Start of Given information

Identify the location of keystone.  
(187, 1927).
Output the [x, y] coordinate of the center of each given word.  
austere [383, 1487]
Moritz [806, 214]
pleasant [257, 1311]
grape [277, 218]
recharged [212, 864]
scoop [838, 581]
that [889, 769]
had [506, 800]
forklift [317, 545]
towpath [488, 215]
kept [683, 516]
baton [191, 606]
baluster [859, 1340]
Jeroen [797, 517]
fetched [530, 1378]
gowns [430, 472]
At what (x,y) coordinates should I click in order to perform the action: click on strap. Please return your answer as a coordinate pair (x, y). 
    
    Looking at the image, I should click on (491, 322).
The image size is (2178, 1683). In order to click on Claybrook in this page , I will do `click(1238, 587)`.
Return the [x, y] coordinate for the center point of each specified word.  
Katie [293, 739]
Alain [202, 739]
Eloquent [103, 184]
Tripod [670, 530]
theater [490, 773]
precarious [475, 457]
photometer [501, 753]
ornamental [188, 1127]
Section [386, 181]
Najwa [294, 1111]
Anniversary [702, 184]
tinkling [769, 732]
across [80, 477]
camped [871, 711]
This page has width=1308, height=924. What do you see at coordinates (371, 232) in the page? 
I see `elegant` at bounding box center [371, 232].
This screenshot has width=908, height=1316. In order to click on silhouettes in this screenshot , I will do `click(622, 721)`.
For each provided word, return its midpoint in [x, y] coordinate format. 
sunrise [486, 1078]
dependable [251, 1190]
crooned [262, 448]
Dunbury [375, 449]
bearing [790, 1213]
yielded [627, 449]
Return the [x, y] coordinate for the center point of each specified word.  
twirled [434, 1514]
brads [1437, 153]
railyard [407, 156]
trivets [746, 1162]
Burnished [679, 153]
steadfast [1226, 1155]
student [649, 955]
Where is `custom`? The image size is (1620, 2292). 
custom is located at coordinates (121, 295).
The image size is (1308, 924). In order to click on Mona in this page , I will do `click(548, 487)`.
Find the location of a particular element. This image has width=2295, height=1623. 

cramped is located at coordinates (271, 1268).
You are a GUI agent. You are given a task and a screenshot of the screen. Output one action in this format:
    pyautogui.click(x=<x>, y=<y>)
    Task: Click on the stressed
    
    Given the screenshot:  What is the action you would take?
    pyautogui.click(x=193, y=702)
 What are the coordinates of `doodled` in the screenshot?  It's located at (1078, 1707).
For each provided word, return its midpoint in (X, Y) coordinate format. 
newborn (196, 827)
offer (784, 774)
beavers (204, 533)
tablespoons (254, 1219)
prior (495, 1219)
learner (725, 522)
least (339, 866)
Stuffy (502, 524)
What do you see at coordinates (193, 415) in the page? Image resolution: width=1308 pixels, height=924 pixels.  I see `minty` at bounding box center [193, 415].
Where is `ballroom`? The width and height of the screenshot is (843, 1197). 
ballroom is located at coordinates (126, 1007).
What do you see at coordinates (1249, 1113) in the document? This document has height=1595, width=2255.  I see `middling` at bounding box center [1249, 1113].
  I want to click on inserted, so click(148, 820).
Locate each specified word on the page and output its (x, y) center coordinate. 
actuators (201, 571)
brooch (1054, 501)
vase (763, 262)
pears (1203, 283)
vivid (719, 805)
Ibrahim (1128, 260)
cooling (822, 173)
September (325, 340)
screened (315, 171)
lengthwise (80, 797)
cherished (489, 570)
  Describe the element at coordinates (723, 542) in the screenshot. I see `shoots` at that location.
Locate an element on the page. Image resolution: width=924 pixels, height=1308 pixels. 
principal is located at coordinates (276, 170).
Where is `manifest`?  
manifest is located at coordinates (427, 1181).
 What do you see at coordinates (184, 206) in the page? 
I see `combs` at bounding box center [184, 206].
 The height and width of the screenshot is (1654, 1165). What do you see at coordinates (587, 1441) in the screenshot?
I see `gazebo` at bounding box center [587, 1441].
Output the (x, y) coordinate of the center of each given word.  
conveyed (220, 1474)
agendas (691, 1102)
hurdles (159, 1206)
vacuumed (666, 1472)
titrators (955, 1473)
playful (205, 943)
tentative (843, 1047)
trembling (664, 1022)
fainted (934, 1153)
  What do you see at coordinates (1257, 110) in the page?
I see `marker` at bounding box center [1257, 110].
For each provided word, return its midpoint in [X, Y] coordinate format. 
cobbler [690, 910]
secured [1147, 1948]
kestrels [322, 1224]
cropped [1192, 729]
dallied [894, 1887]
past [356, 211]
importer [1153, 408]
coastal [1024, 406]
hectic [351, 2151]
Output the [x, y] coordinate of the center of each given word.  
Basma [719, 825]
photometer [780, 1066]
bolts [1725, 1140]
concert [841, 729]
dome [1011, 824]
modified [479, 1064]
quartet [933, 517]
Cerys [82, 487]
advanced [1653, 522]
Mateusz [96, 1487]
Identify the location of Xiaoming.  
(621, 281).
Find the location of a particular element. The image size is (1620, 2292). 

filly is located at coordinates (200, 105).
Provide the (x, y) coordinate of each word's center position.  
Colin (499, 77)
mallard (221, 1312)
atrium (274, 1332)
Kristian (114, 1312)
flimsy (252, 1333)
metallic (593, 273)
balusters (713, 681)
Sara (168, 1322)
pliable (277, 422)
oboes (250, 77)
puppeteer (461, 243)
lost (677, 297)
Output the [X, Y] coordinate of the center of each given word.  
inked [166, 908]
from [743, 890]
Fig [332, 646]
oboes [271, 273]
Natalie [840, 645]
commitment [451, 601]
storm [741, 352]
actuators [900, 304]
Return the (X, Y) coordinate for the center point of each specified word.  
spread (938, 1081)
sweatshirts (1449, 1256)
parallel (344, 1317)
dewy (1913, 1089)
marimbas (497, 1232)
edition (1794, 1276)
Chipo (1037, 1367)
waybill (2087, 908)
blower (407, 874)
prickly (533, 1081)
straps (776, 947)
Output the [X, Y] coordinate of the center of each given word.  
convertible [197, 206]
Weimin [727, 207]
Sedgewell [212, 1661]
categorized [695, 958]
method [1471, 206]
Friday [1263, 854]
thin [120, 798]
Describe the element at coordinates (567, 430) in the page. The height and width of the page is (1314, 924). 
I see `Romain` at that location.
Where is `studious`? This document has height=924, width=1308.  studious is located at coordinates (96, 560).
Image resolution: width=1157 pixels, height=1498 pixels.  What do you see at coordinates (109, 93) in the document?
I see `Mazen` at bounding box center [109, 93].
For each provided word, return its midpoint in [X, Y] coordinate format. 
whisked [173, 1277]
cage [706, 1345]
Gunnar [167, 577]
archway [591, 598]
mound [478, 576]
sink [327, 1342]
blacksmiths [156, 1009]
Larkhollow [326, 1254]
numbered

End of Given information

• _Stated problem_:
Reproduce all of the data above word for word, keeping every line.

• _Result_:
Identify the location of keystone.  
(187, 1927).
Output the [x, y] coordinate of the center of each given word.  
austere [383, 1487]
Moritz [806, 214]
pleasant [257, 1311]
grape [277, 218]
recharged [212, 864]
scoop [838, 581]
that [889, 769]
had [506, 800]
forklift [317, 545]
towpath [488, 215]
kept [683, 516]
baton [191, 606]
baluster [859, 1340]
Jeroen [797, 517]
fetched [530, 1378]
gowns [430, 472]
At what (x,y) coordinates should I click in order to perform the action: click on strap. Please return your answer as a coordinate pair (x, y). 
    
    Looking at the image, I should click on (491, 322).
The image size is (2178, 1683). In order to click on Claybrook in this page , I will do `click(1238, 587)`.
Return the [x, y] coordinate for the center point of each specified word.  
Katie [293, 739]
Alain [202, 739]
Eloquent [103, 184]
Tripod [670, 530]
theater [490, 773]
precarious [475, 457]
photometer [501, 753]
ornamental [188, 1127]
Section [386, 181]
Najwa [294, 1111]
Anniversary [702, 184]
tinkling [769, 732]
across [80, 477]
camped [871, 711]
This page has width=1308, height=924. What do you see at coordinates (371, 232) in the page? 
I see `elegant` at bounding box center [371, 232].
This screenshot has width=908, height=1316. In order to click on silhouettes in this screenshot , I will do `click(622, 721)`.
For each provided word, return its midpoint in [x, y] coordinate format. 
sunrise [486, 1078]
dependable [251, 1190]
crooned [262, 448]
Dunbury [375, 449]
bearing [790, 1213]
yielded [627, 449]
Return the [x, y] coordinate for the center point of each specified word.  
twirled [434, 1514]
brads [1437, 153]
railyard [407, 156]
trivets [746, 1162]
Burnished [679, 153]
steadfast [1226, 1155]
student [649, 955]
Where is `custom`? The image size is (1620, 2292). 
custom is located at coordinates (121, 295).
The image size is (1308, 924). In order to click on Mona in this page , I will do `click(548, 487)`.
Find the location of a particular element. This image has width=2295, height=1623. 

cramped is located at coordinates (271, 1268).
You are a GUI agent. You are given a task and a screenshot of the screen. Output one action in this format:
    pyautogui.click(x=<x>, y=<y>)
    Task: Click on the stressed
    
    Given the screenshot:  What is the action you would take?
    pyautogui.click(x=193, y=702)
 What are the coordinates of `doodled` in the screenshot?  It's located at (1078, 1707).
For each provided word, return its midpoint in (X, Y) coordinate format. 
newborn (196, 827)
offer (784, 774)
beavers (204, 533)
tablespoons (254, 1219)
prior (495, 1219)
learner (725, 522)
least (339, 866)
Stuffy (502, 524)
What do you see at coordinates (193, 415) in the page? Image resolution: width=1308 pixels, height=924 pixels.  I see `minty` at bounding box center [193, 415].
Where is `ballroom`? The width and height of the screenshot is (843, 1197). 
ballroom is located at coordinates (126, 1007).
What do you see at coordinates (1249, 1113) in the document? This document has height=1595, width=2255.  I see `middling` at bounding box center [1249, 1113].
  I want to click on inserted, so click(148, 820).
Locate each specified word on the page and output its (x, y) center coordinate. 
actuators (201, 571)
brooch (1054, 501)
vase (763, 262)
pears (1203, 283)
vivid (719, 805)
Ibrahim (1128, 260)
cooling (822, 173)
September (325, 340)
screened (315, 171)
lengthwise (80, 797)
cherished (489, 570)
  Describe the element at coordinates (723, 542) in the screenshot. I see `shoots` at that location.
Locate an element on the page. Image resolution: width=924 pixels, height=1308 pixels. 
principal is located at coordinates (276, 170).
Where is `manifest`?  
manifest is located at coordinates (427, 1181).
 What do you see at coordinates (184, 206) in the page? 
I see `combs` at bounding box center [184, 206].
 The height and width of the screenshot is (1654, 1165). What do you see at coordinates (587, 1441) in the screenshot?
I see `gazebo` at bounding box center [587, 1441].
Output the (x, y) coordinate of the center of each given word.  
conveyed (220, 1474)
agendas (691, 1102)
hurdles (159, 1206)
vacuumed (666, 1472)
titrators (955, 1473)
playful (205, 943)
tentative (843, 1047)
trembling (664, 1022)
fainted (934, 1153)
  What do you see at coordinates (1257, 110) in the page?
I see `marker` at bounding box center [1257, 110].
For each provided word, return its midpoint in [X, Y] coordinate format. 
cobbler [690, 910]
secured [1147, 1948]
kestrels [322, 1224]
cropped [1192, 729]
dallied [894, 1887]
past [356, 211]
importer [1153, 408]
coastal [1024, 406]
hectic [351, 2151]
Output the [x, y] coordinate of the center of each given word.  
Basma [719, 825]
photometer [780, 1066]
bolts [1725, 1140]
concert [841, 729]
dome [1011, 824]
modified [479, 1064]
quartet [933, 517]
Cerys [82, 487]
advanced [1653, 522]
Mateusz [96, 1487]
Identify the location of Xiaoming.  
(621, 281).
Find the location of a particular element. The image size is (1620, 2292). 

filly is located at coordinates (200, 105).
Provide the (x, y) coordinate of each word's center position.  
Colin (499, 77)
mallard (221, 1312)
atrium (274, 1332)
Kristian (114, 1312)
flimsy (252, 1333)
metallic (593, 273)
balusters (713, 681)
Sara (168, 1322)
pliable (277, 422)
oboes (250, 77)
puppeteer (461, 243)
lost (677, 297)
Output the [X, Y] coordinate of the center of each given word.  
inked [166, 908]
from [743, 890]
Fig [332, 646]
oboes [271, 273]
Natalie [840, 645]
commitment [451, 601]
storm [741, 352]
actuators [900, 304]
Return the (X, Y) coordinate for the center point of each specified word.  
spread (938, 1081)
sweatshirts (1449, 1256)
parallel (344, 1317)
dewy (1913, 1089)
marimbas (497, 1232)
edition (1794, 1276)
Chipo (1037, 1367)
waybill (2087, 908)
blower (407, 874)
prickly (533, 1081)
straps (776, 947)
Output the [X, Y] coordinate of the center of each given word.  
convertible [197, 206]
Weimin [727, 207]
Sedgewell [212, 1661]
categorized [695, 958]
method [1471, 206]
Friday [1263, 854]
thin [120, 798]
Describe the element at coordinates (567, 430) in the page. The height and width of the page is (1314, 924). 
I see `Romain` at that location.
Where is `studious`? This document has height=924, width=1308.  studious is located at coordinates (96, 560).
Image resolution: width=1157 pixels, height=1498 pixels.  What do you see at coordinates (109, 93) in the document?
I see `Mazen` at bounding box center [109, 93].
For each provided word, return its midpoint in [X, Y] coordinate format. 
whisked [173, 1277]
cage [706, 1345]
Gunnar [167, 577]
archway [591, 598]
mound [478, 576]
sink [327, 1342]
blacksmiths [156, 1009]
Larkhollow [326, 1254]
numbered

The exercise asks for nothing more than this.